## Required work
There is material below. Print exactly the lines starting at the line with "R9: none -> 12 (LINE, SIG)" and ending at the line with "U1 pin STAT: PROG -> STAT", ends included, and no others.

>>>

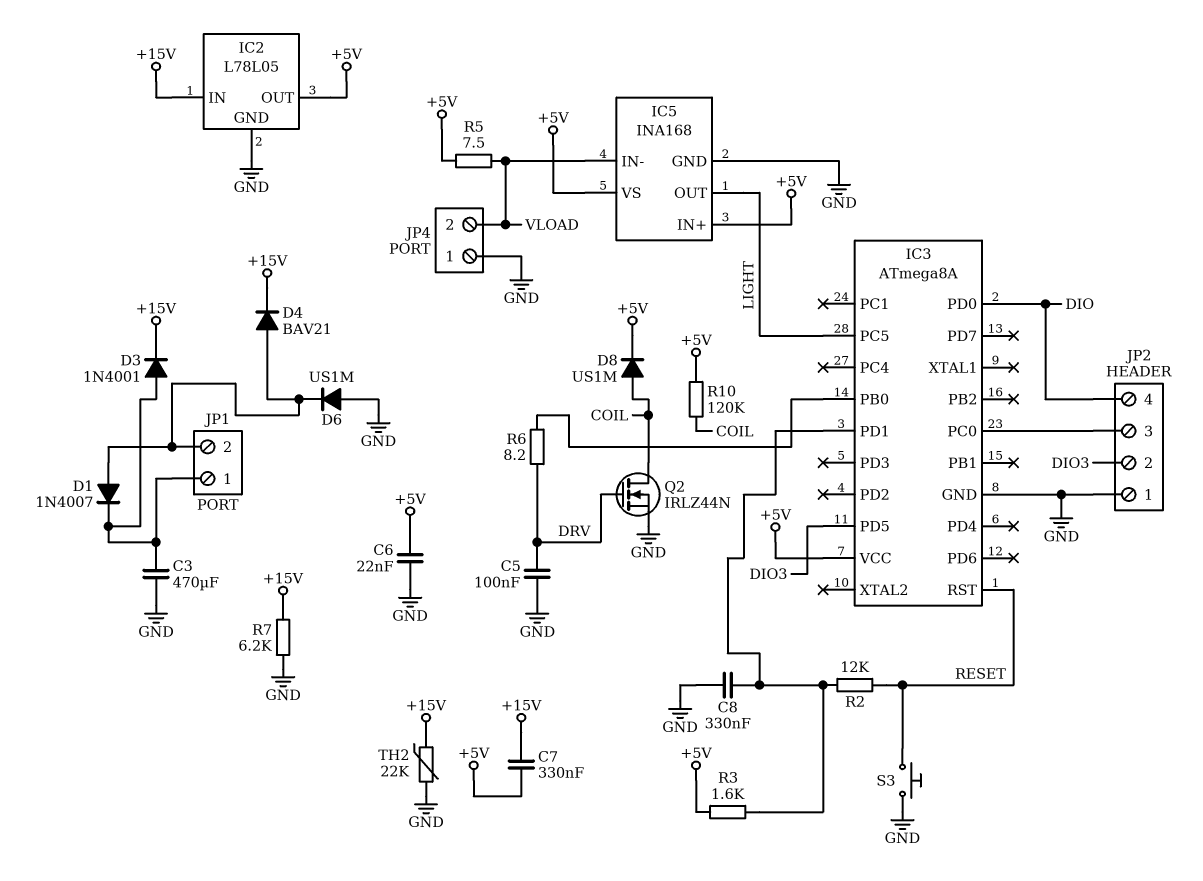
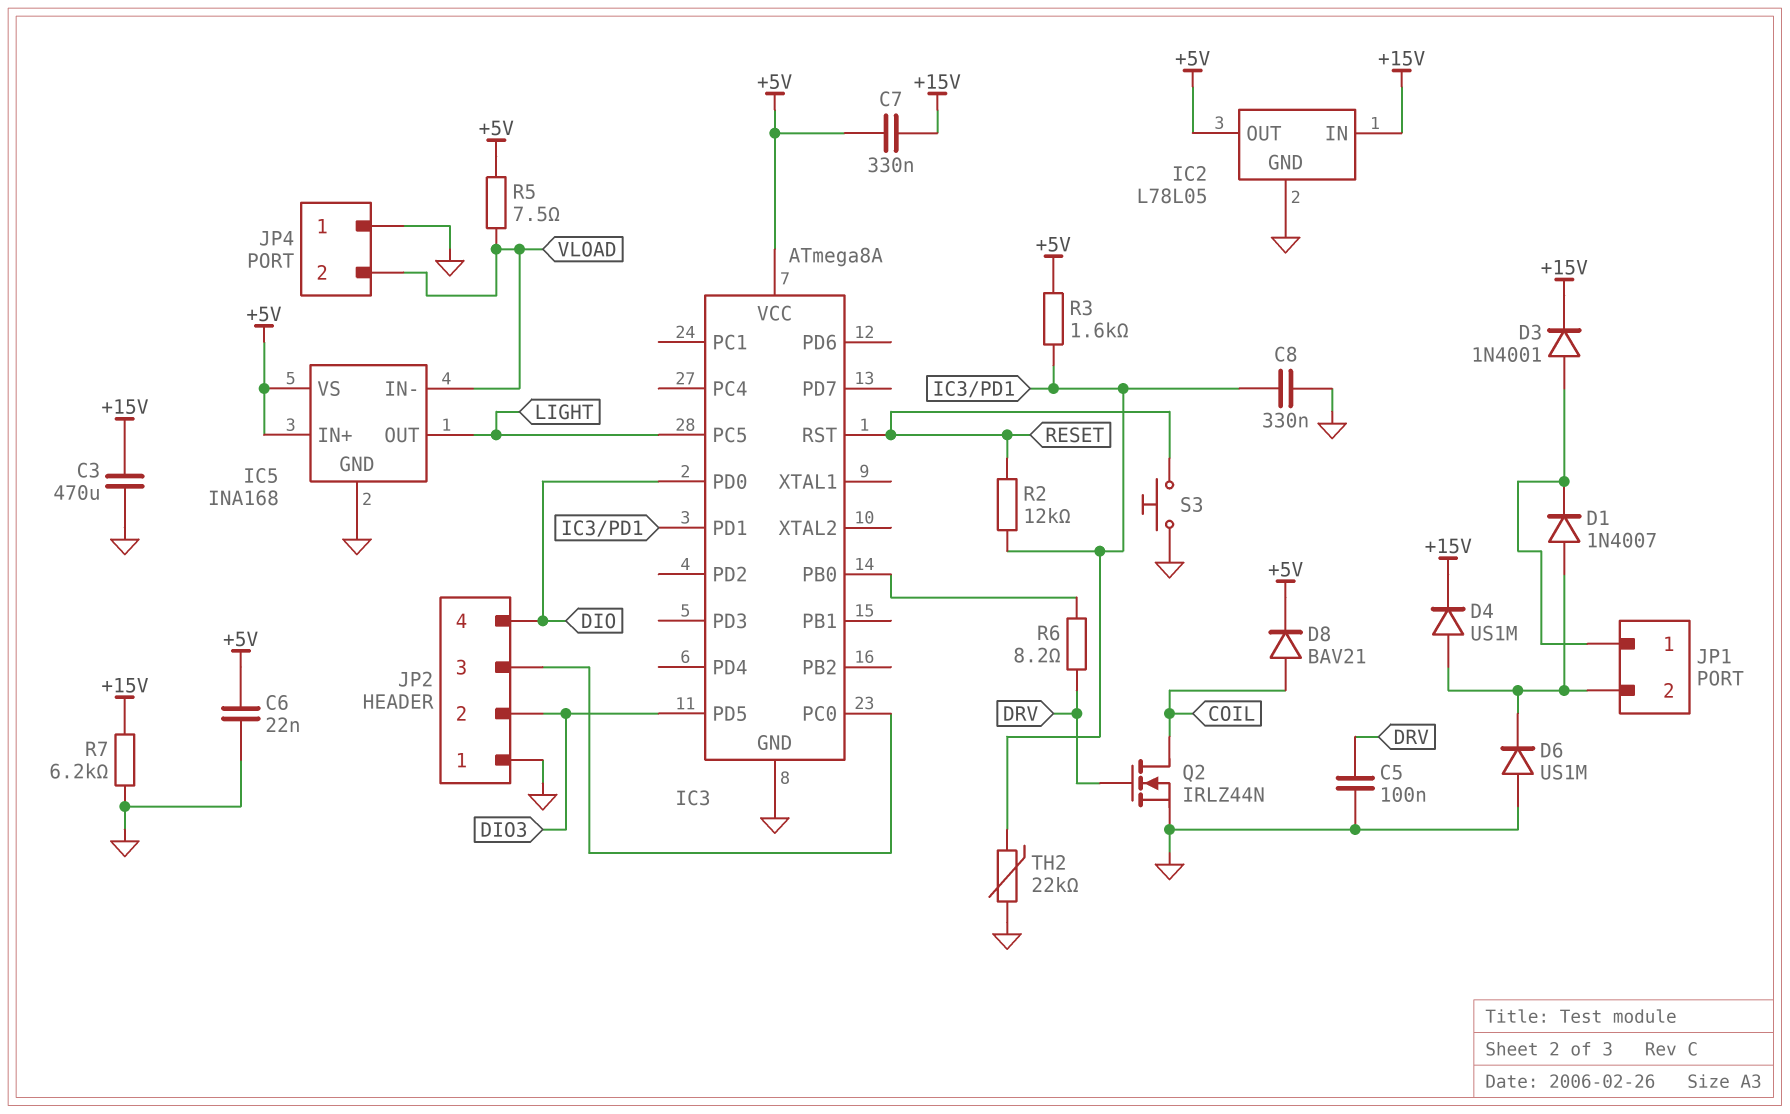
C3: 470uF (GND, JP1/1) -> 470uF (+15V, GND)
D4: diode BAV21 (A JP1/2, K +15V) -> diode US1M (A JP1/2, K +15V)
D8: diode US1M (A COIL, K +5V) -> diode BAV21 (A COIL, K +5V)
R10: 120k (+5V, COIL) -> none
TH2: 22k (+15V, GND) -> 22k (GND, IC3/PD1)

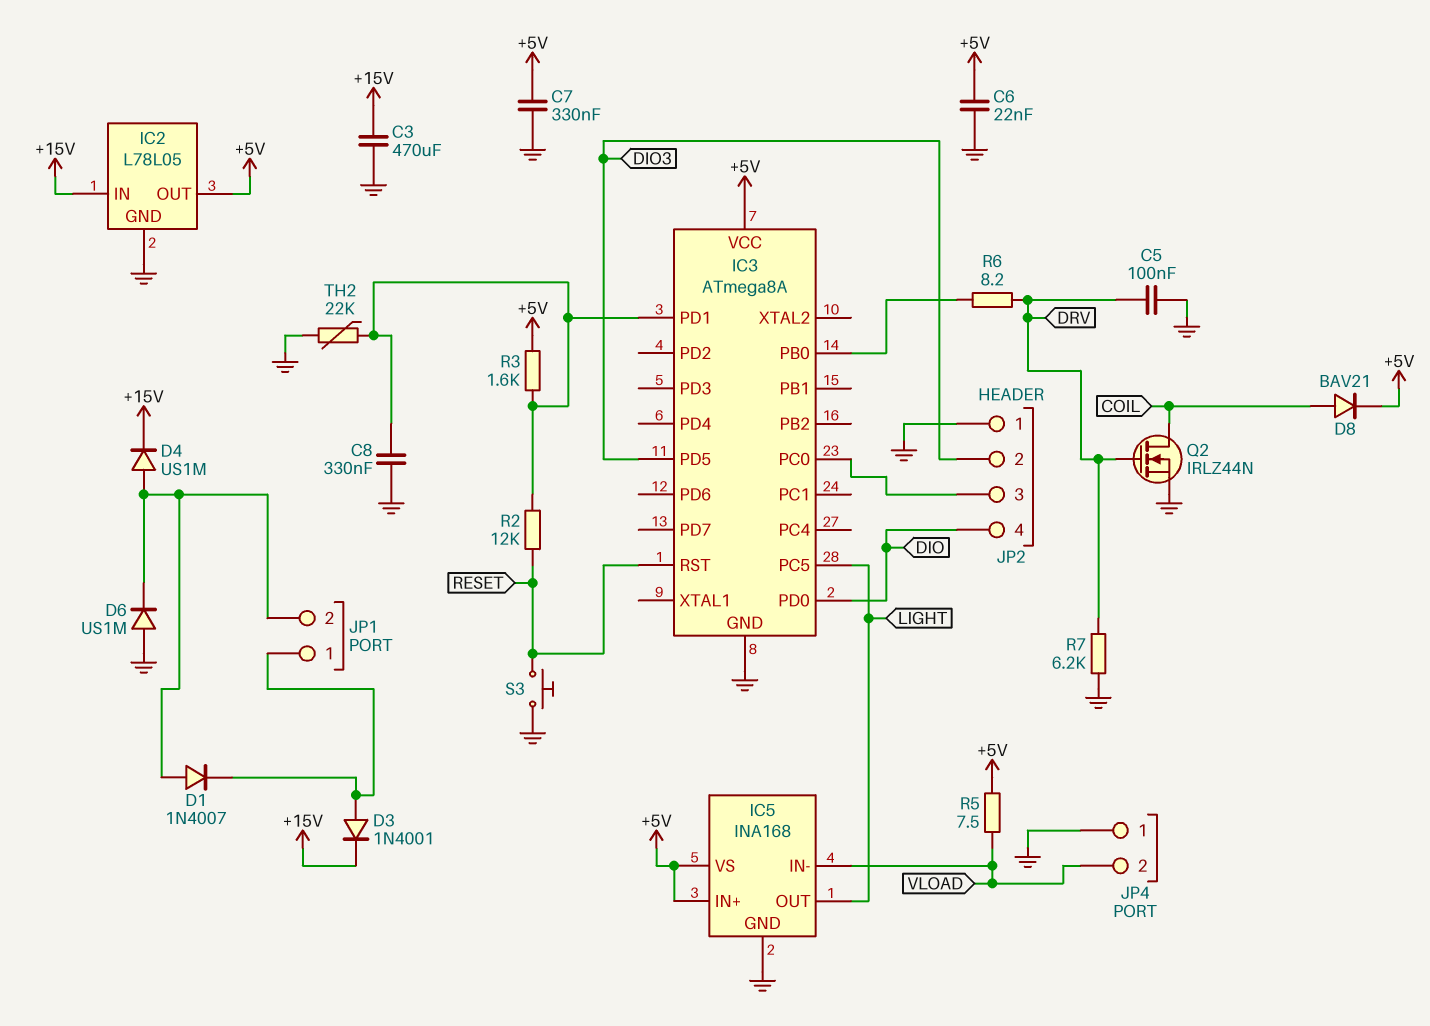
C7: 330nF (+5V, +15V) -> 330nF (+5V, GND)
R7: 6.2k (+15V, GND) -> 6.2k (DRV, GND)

<<<
>>>

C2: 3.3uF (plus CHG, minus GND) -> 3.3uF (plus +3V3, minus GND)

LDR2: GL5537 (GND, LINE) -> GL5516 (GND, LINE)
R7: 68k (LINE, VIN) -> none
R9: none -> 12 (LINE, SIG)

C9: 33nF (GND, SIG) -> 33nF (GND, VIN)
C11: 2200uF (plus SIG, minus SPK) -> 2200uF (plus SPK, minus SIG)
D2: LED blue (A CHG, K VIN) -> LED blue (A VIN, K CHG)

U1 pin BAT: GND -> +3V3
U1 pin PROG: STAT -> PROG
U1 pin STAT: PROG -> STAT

<<<

## Response area
R9: none -> 12 (LINE, SIG)

C9: 33nF (GND, SIG) -> 33nF (GND, VIN)
C11: 2200uF (plus SIG, minus SPK) -> 2200uF (plus SPK, minus SIG)
D2: LED blue (A CHG, K VIN) -> LED blue (A VIN, K CHG)

U1 pin BAT: GND -> +3V3
U1 pin PROG: STAT -> PROG
U1 pin STAT: PROG -> STAT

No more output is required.